#### THE TASK
Nothing but the pictures should be dropped when the records are transcribed word for word.

#### Scene image comparisons
========
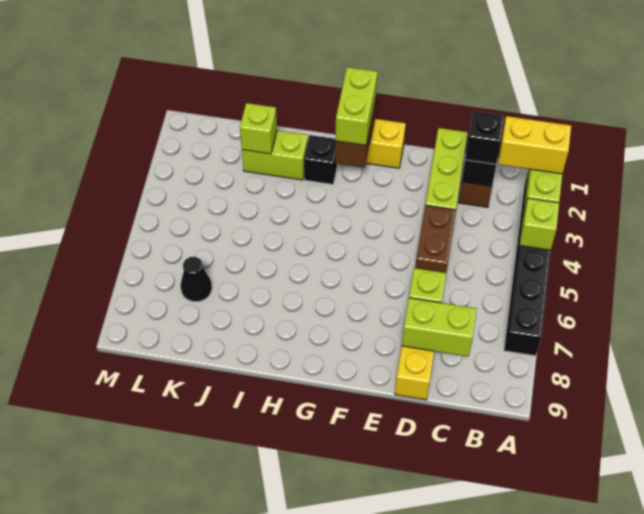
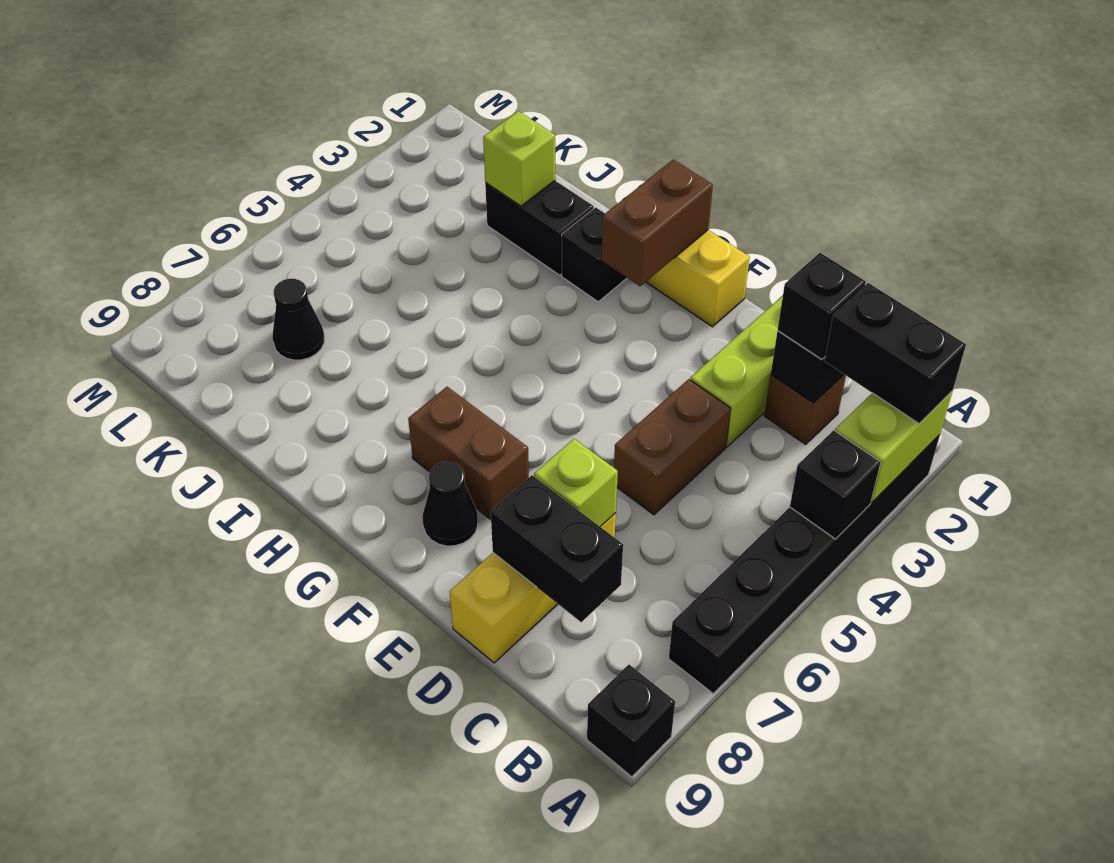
yellow 1x2 brick [498,116,571,174] -> black 1x2 brick [824,283,966,424]
lime 1x1 brick [519,198,559,250] -> black 1x1 brick [790,430,881,539]
none -> black 1x1 brick [587,665,675,777]
lime 1x2 brick [402,298,477,357] -> black 1x2 brick [491,475,623,622]
none -> brown 1x2 brick [408,387,529,520]
none -> black 1x1 cone [423,462,478,546]
lime 1x2 brick [336,67,377,145] -> none
lime 1x2 brick [242,130,308,180] -> black 1x2 brick [485,181,594,275]

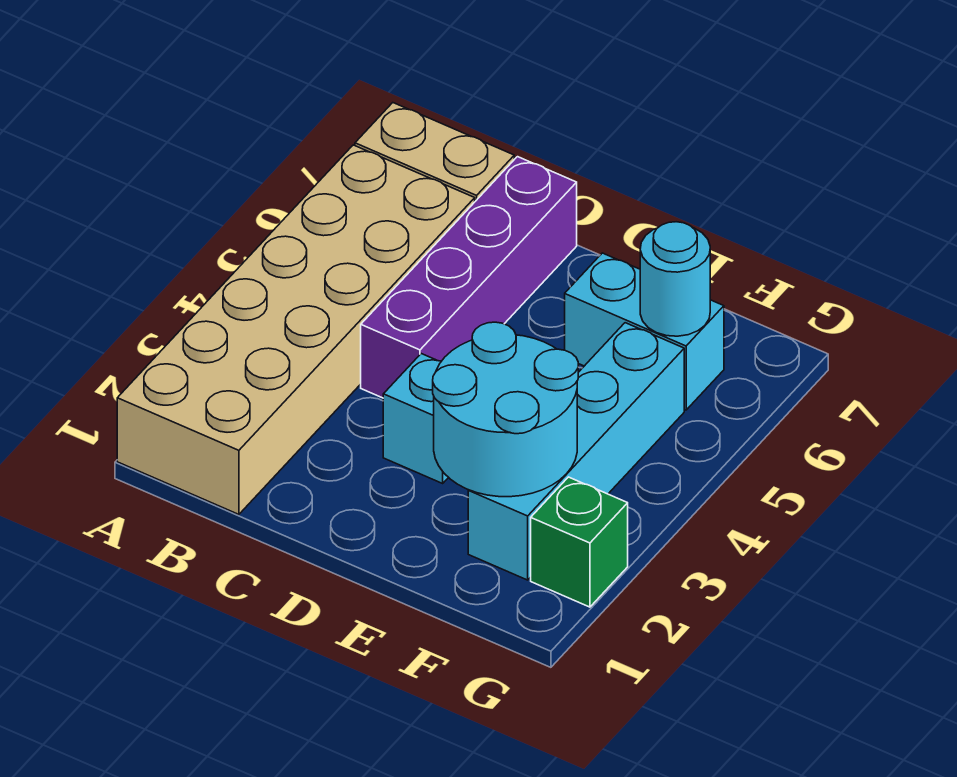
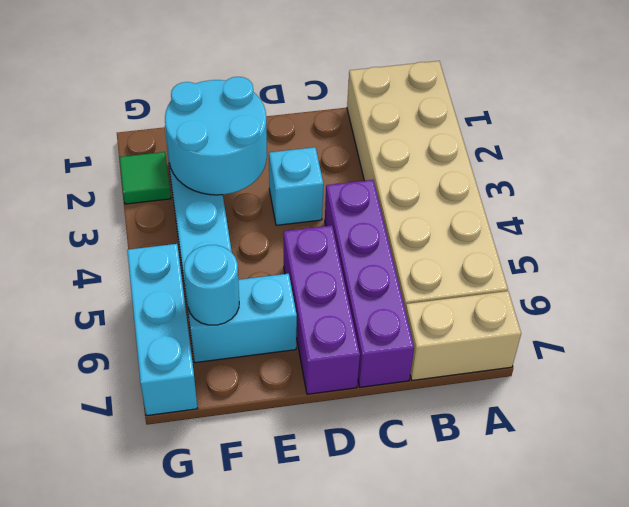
none -> purple 1x3 brick [284,225,360,394]
green 1x1 brick [531,477,628,607] -> green 1x1 tile [119,152,171,204]
none -> cyan 1x3 brick [127,244,198,416]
========
#### TASK OUTPUT
yellow 1x2 brick [498,116,571,174] -> black 1x2 brick [824,283,966,424]
lime 1x1 brick [519,198,559,250] -> black 1x1 brick [790,430,881,539]
none -> black 1x1 brick [587,665,675,777]
lime 1x2 brick [402,298,477,357] -> black 1x2 brick [491,475,623,622]
none -> brown 1x2 brick [408,387,529,520]
none -> black 1x1 cone [423,462,478,546]
lime 1x2 brick [336,67,377,145] -> none
lime 1x2 brick [242,130,308,180] -> black 1x2 brick [485,181,594,275]

none -> purple 1x3 brick [284,225,360,394]
green 1x1 brick [531,477,628,607] -> green 1x1 tile [119,152,171,204]
none -> cyan 1x3 brick [127,244,198,416]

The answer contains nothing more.